=== Your task ===
Copy out exactly the lines from the one with "S4: button (BTN, GND) -> button (BTN, VCC)" through the last line of the listing below, both included, but none of the pictures.

=== Data to examine ===
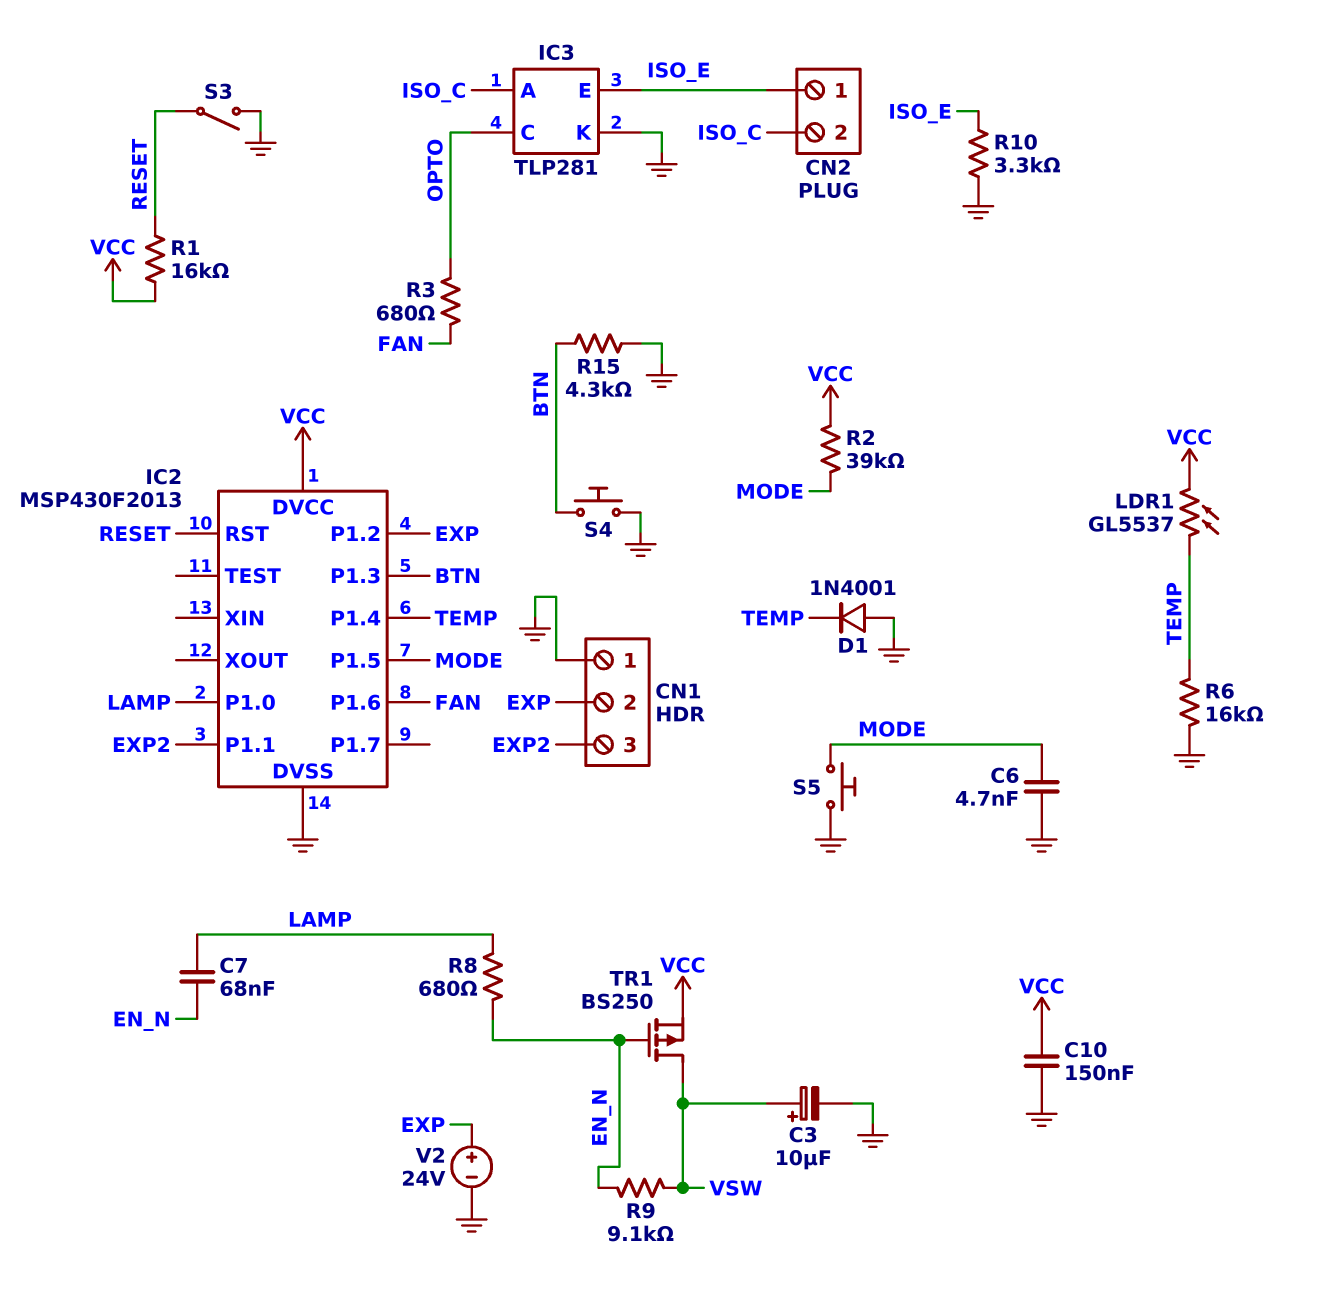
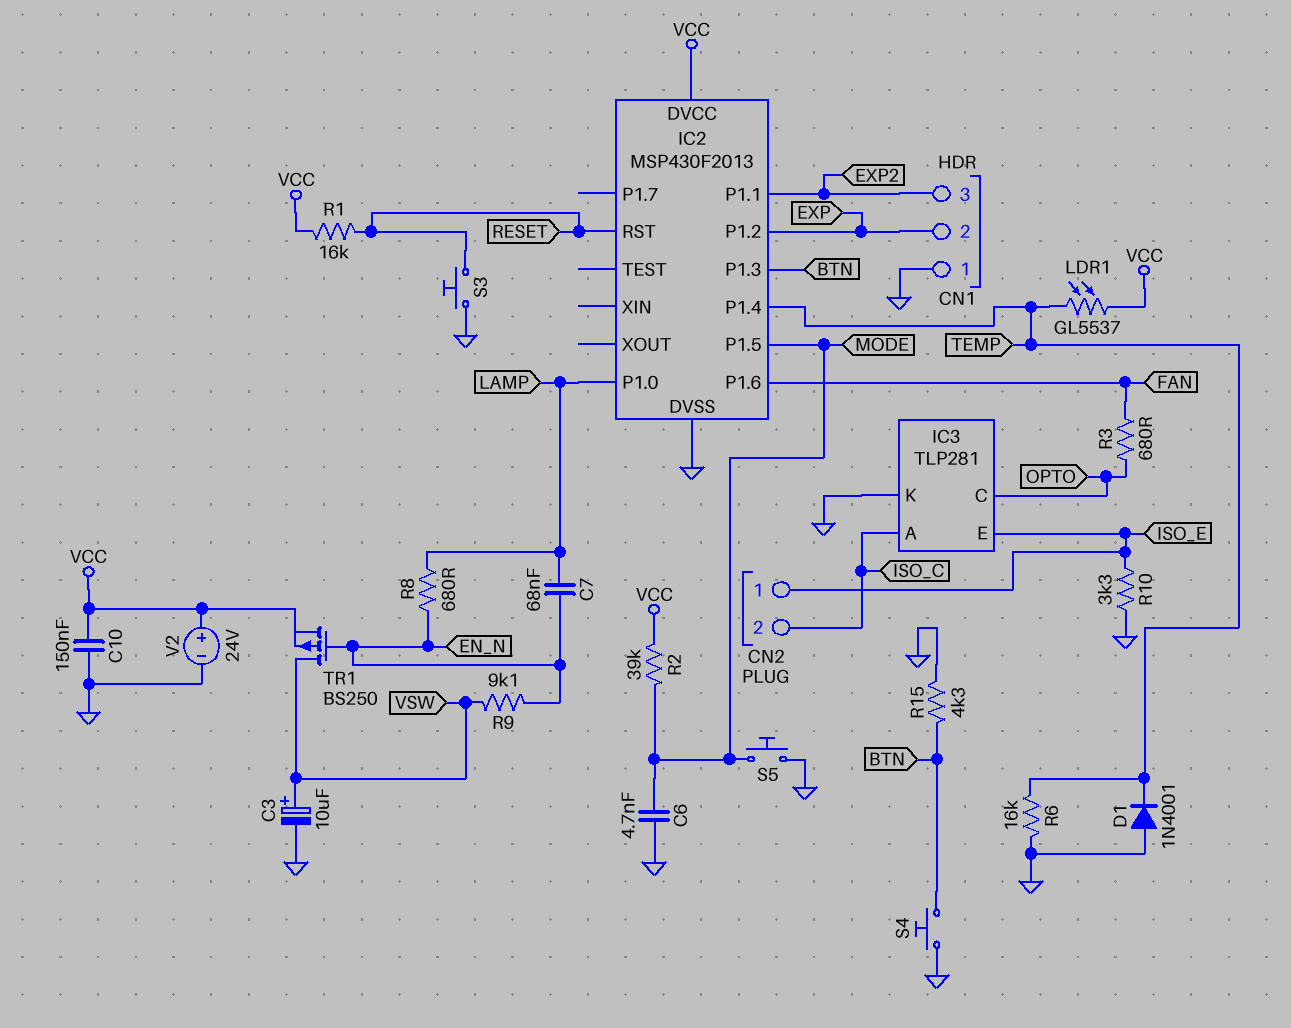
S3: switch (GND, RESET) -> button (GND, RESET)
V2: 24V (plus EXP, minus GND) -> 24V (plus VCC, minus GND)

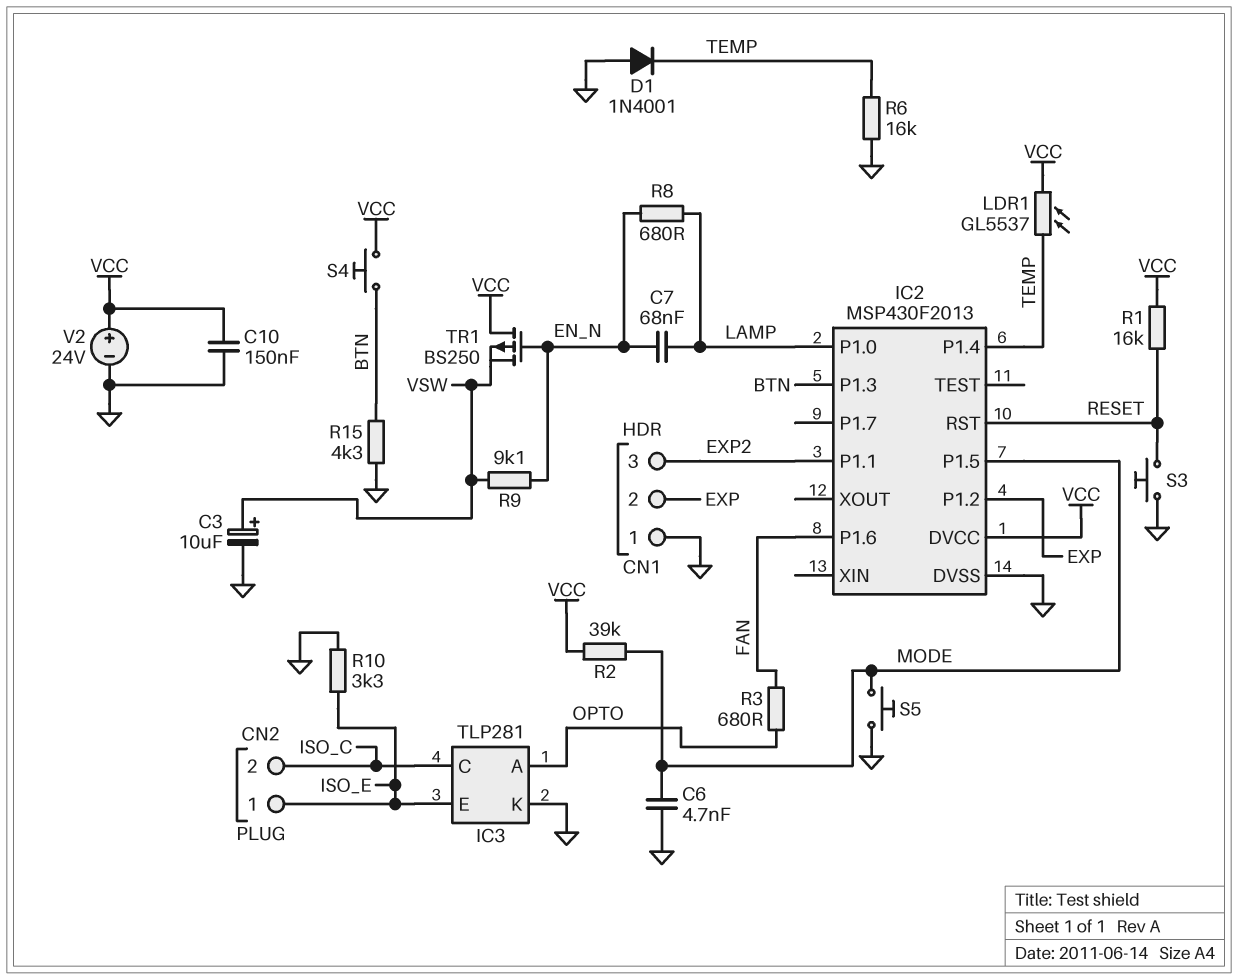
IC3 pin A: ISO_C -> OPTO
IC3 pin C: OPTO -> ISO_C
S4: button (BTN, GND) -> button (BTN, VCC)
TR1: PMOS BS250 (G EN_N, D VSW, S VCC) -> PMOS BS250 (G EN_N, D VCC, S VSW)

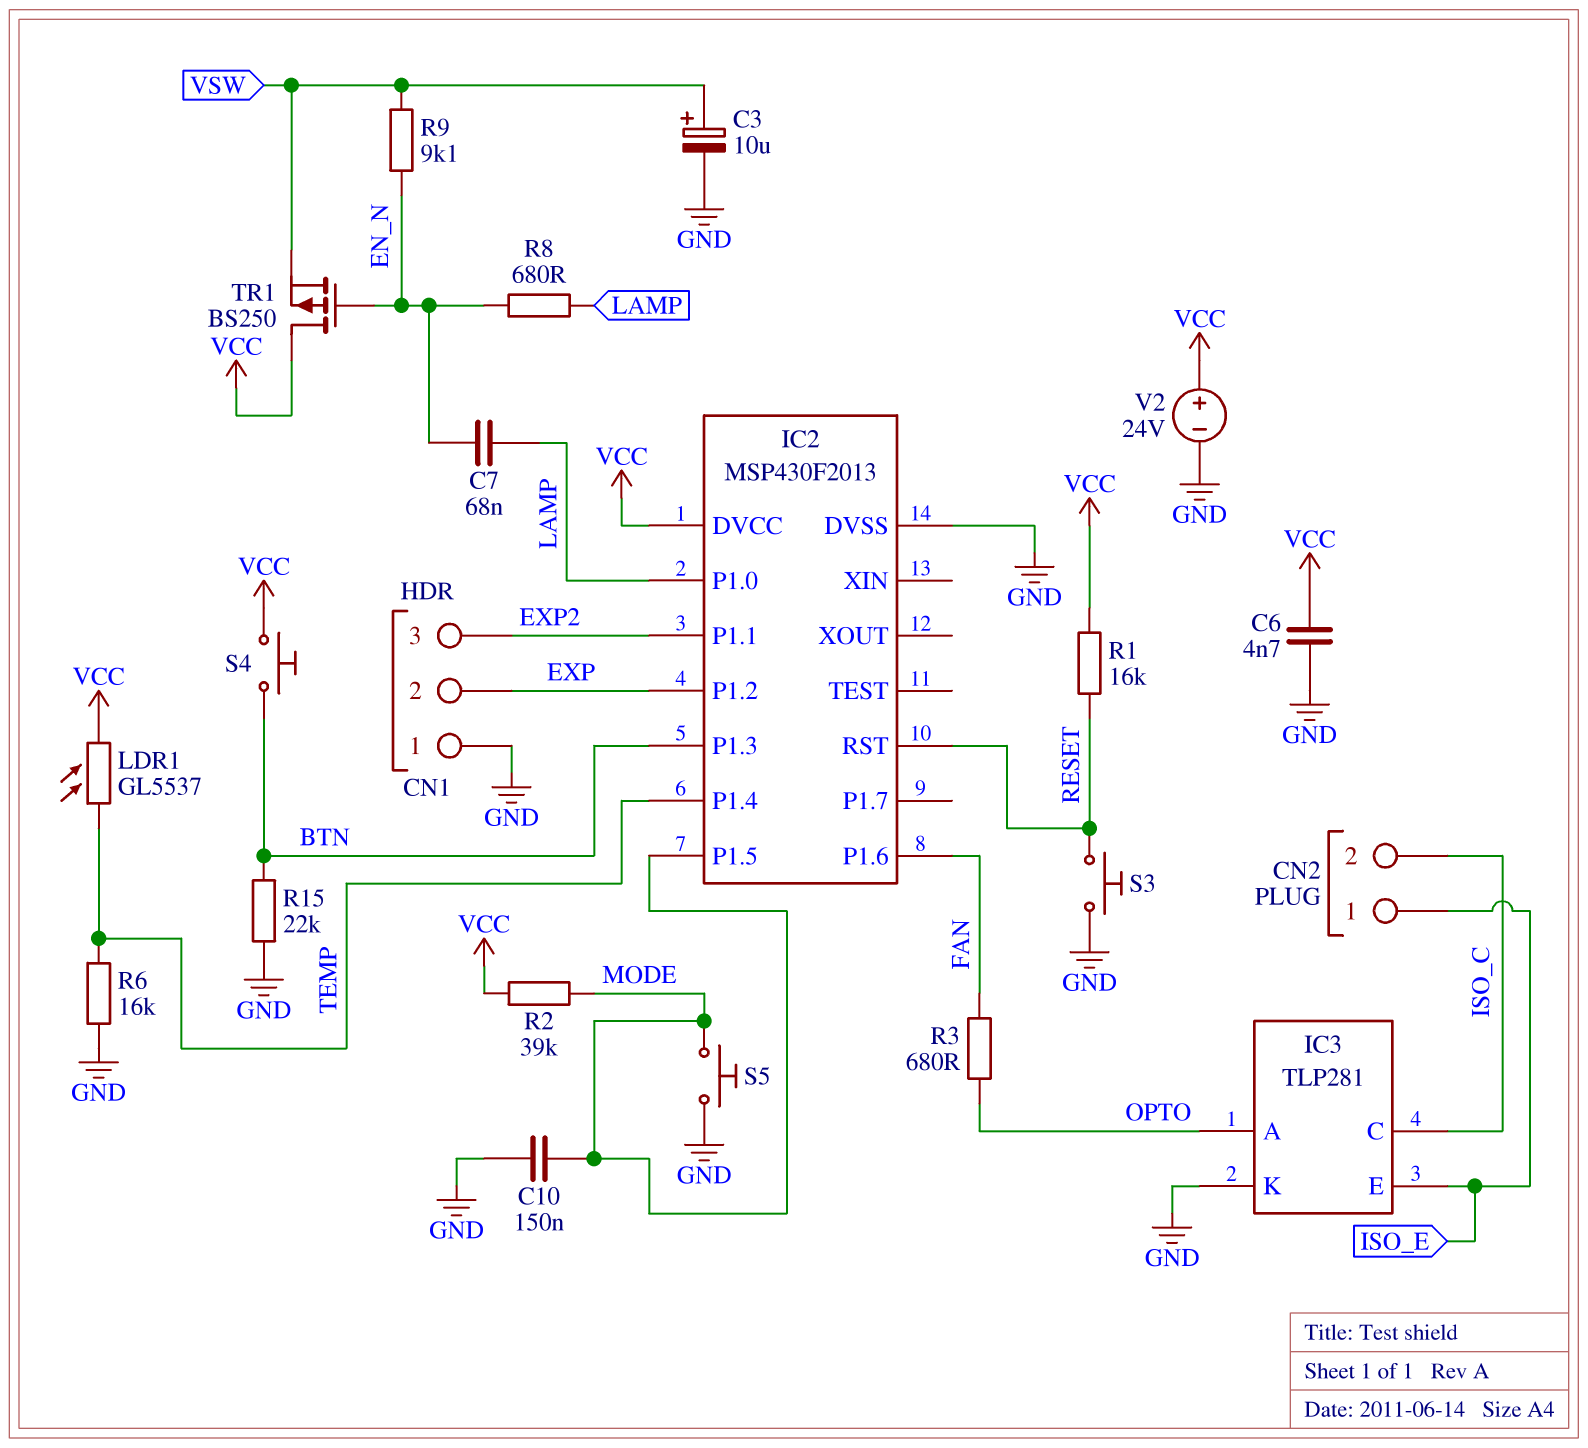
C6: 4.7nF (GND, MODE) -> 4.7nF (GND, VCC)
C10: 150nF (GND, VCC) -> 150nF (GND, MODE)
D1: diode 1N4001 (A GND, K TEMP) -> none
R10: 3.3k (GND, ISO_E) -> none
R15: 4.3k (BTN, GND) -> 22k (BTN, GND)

=== Solution to this problem ===
S4: button (BTN, GND) -> button (BTN, VCC)
TR1: PMOS BS250 (G EN_N, D VSW, S VCC) -> PMOS BS250 (G EN_N, D VCC, S VSW)

C6: 4.7nF (GND, MODE) -> 4.7nF (GND, VCC)
C10: 150nF (GND, VCC) -> 150nF (GND, MODE)
D1: diode 1N4001 (A GND, K TEMP) -> none
R10: 3.3k (GND, ISO_E) -> none
R15: 4.3k (BTN, GND) -> 22k (BTN, GND)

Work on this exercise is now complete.